What is required. Please return, exactly and only, the lines beginning at the top of the entries below and ending with the line containing "recolor: pachołek (czerwony)"; keep out the pictures.

Object tracking records:

__________

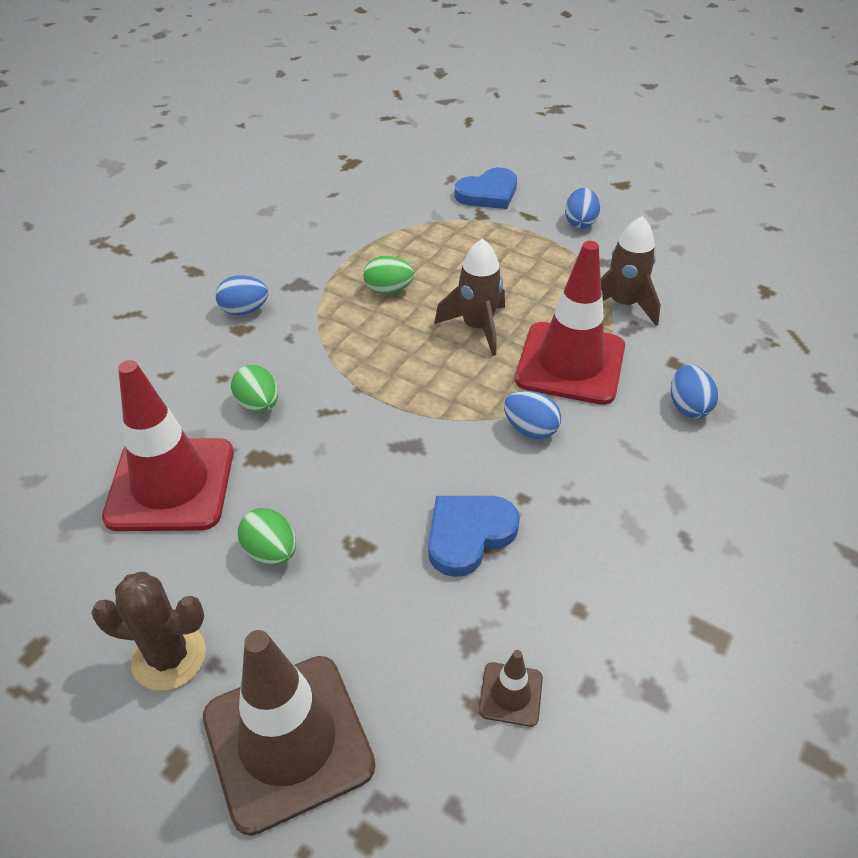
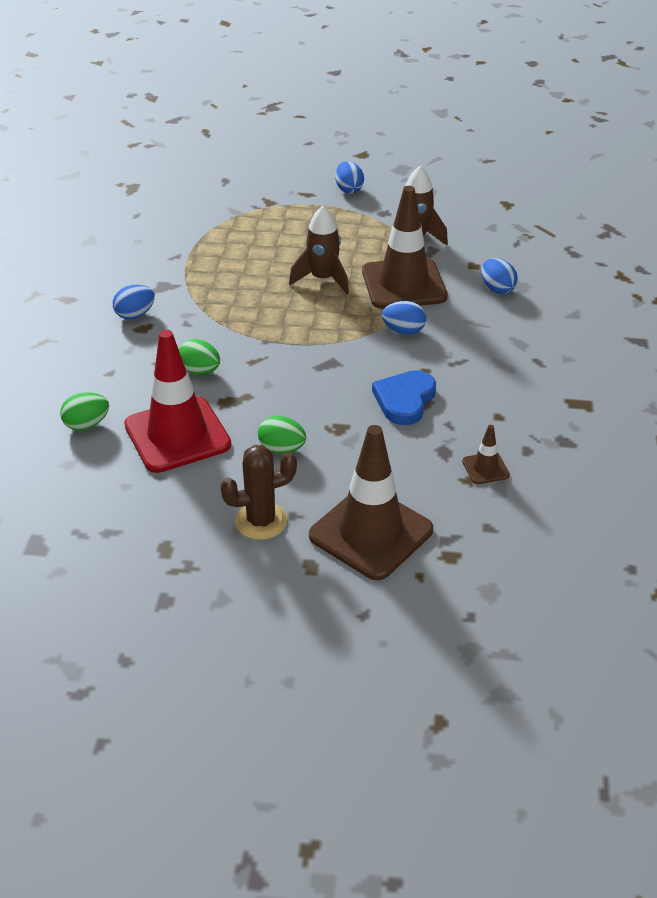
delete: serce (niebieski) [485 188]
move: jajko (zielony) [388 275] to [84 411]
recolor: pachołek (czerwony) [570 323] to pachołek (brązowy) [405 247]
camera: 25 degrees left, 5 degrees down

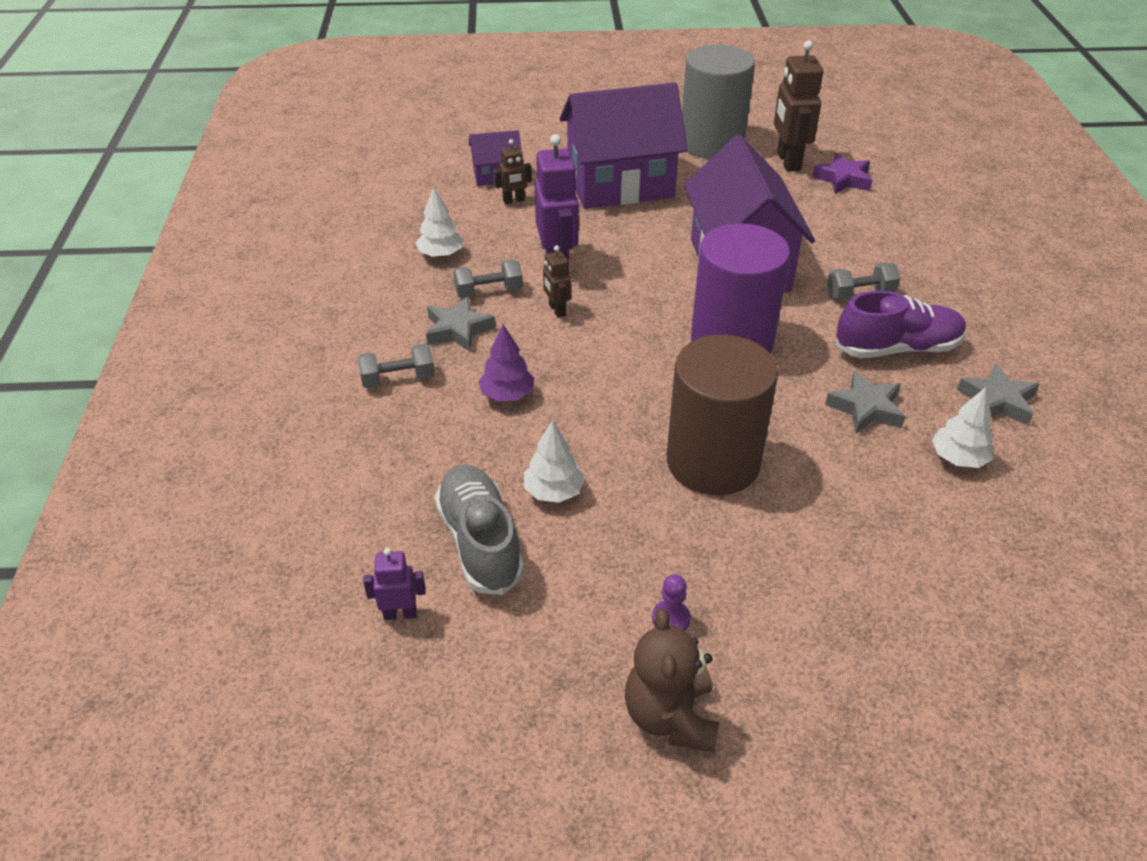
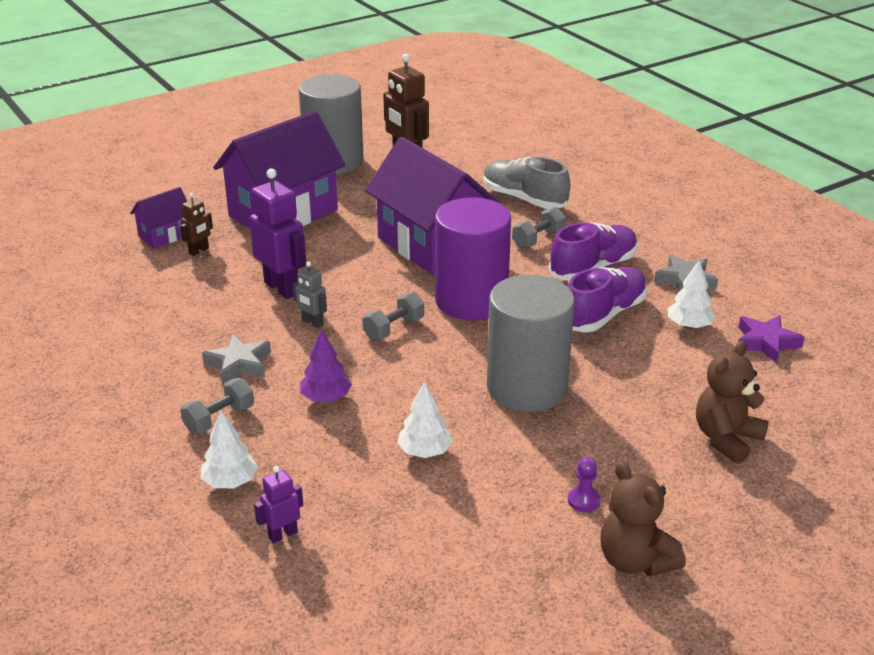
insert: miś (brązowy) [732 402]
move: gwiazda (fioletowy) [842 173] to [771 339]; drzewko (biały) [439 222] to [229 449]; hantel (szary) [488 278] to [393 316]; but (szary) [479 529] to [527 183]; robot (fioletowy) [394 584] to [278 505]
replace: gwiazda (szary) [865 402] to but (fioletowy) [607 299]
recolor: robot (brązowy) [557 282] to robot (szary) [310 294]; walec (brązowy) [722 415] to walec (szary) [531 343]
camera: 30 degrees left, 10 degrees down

__________

Solution.
delete: serce (niebieski) [485 188]
move: jajko (zielony) [388 275] to [84 411]
recolor: pachołek (czerwony) [570 323] to pachołek (brązowy) [405 247]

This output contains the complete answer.